How to complete this task: Retype, word for word, every line of the records below starting at the one that contains "camera: 10 degrees right, 15 degrees down" and ending at the one that contains "(543, 257) = (557, 257): purple"; include both of those lines and nothing more.

Records for the task:
━━━━━━
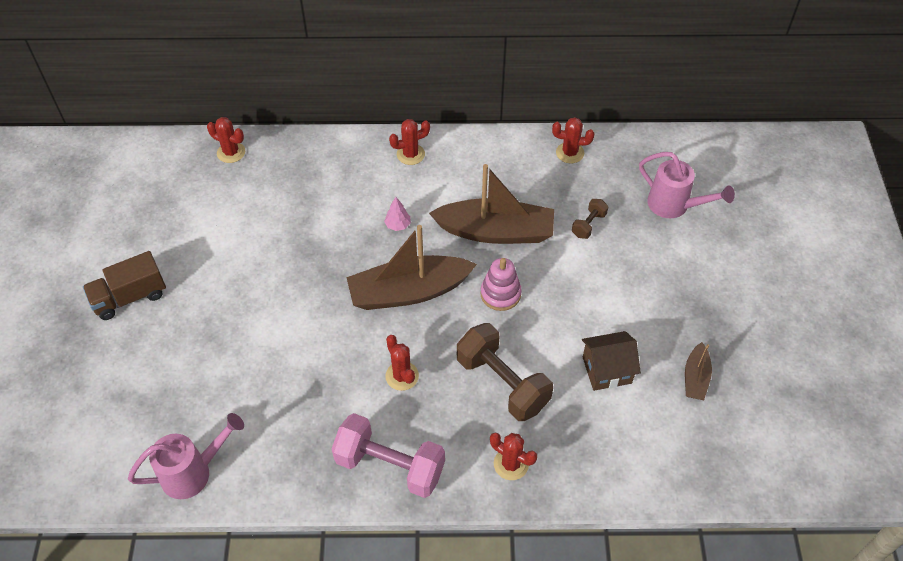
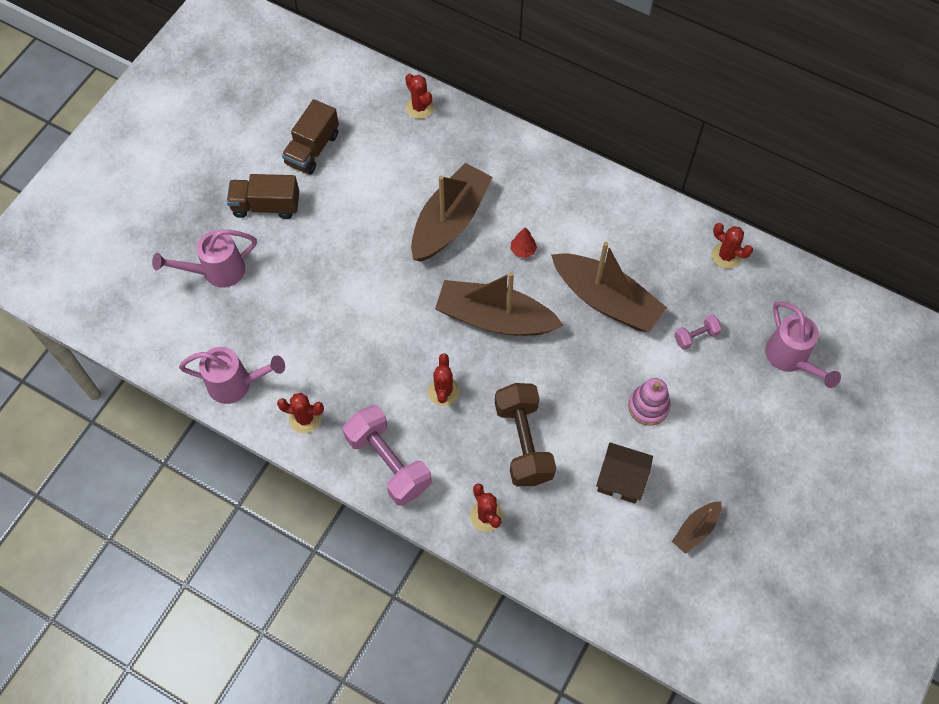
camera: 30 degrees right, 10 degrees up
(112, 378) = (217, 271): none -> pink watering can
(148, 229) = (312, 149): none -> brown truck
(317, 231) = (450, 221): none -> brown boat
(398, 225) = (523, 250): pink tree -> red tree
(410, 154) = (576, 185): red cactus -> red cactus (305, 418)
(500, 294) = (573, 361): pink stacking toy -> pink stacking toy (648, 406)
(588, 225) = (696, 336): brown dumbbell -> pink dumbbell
━━━━━━
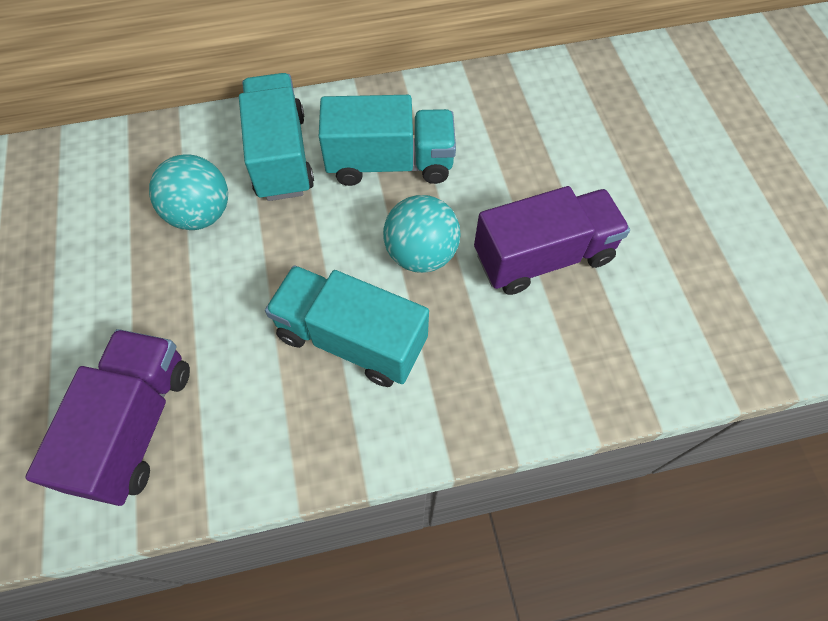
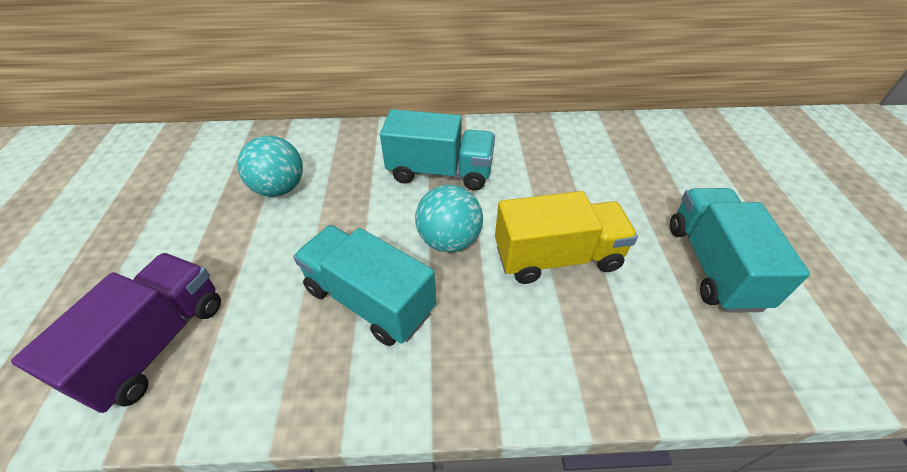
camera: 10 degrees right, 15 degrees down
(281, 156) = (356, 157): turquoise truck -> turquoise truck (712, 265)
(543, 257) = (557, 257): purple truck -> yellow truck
━━━━━━
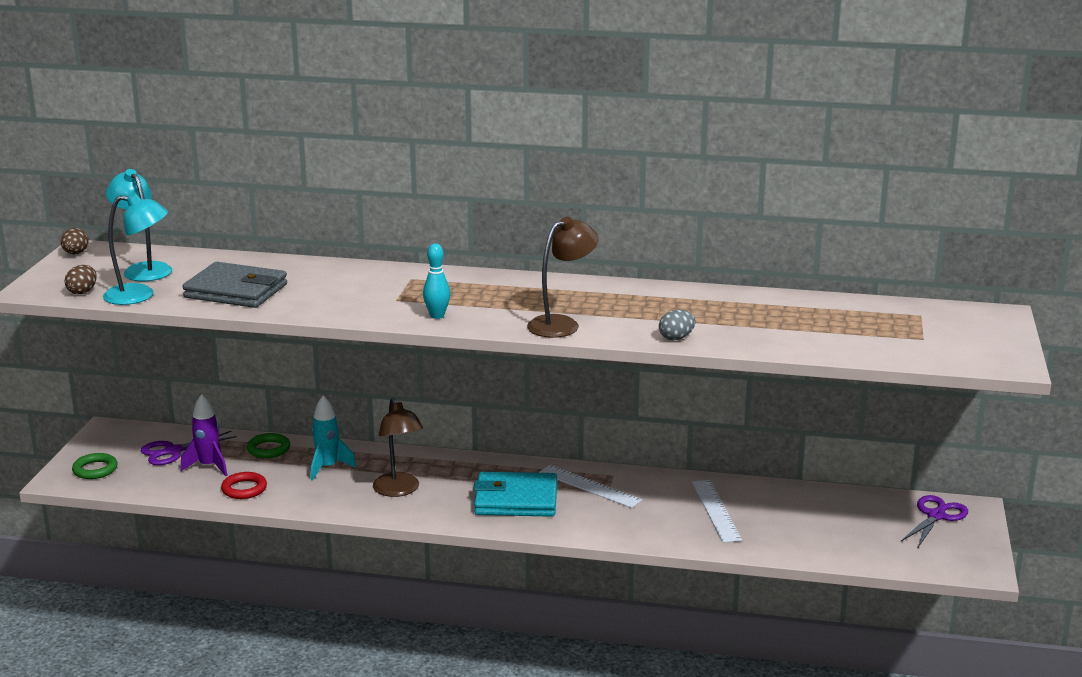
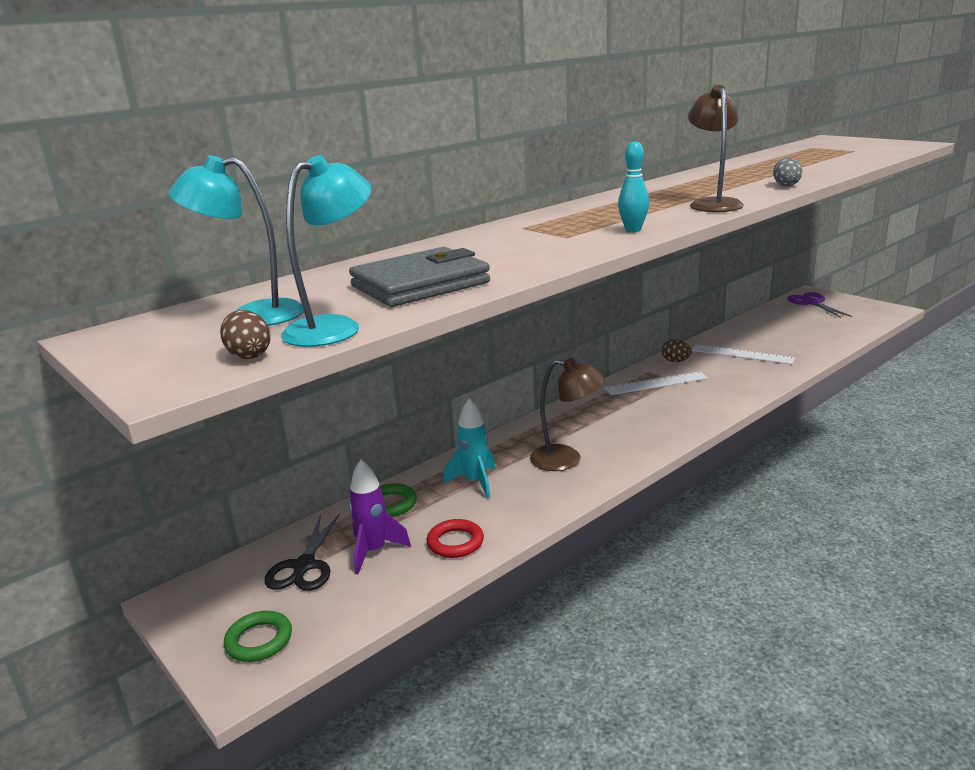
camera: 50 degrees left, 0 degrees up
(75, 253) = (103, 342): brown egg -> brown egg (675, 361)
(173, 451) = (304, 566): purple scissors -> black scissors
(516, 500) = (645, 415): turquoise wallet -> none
━━━━━━
Task result:
camera: 10 degrees right, 15 degrees down
(281, 156) = (356, 157): turquoise truck -> turquoise truck (712, 265)
(543, 257) = (557, 257): purple truck -> yellow truck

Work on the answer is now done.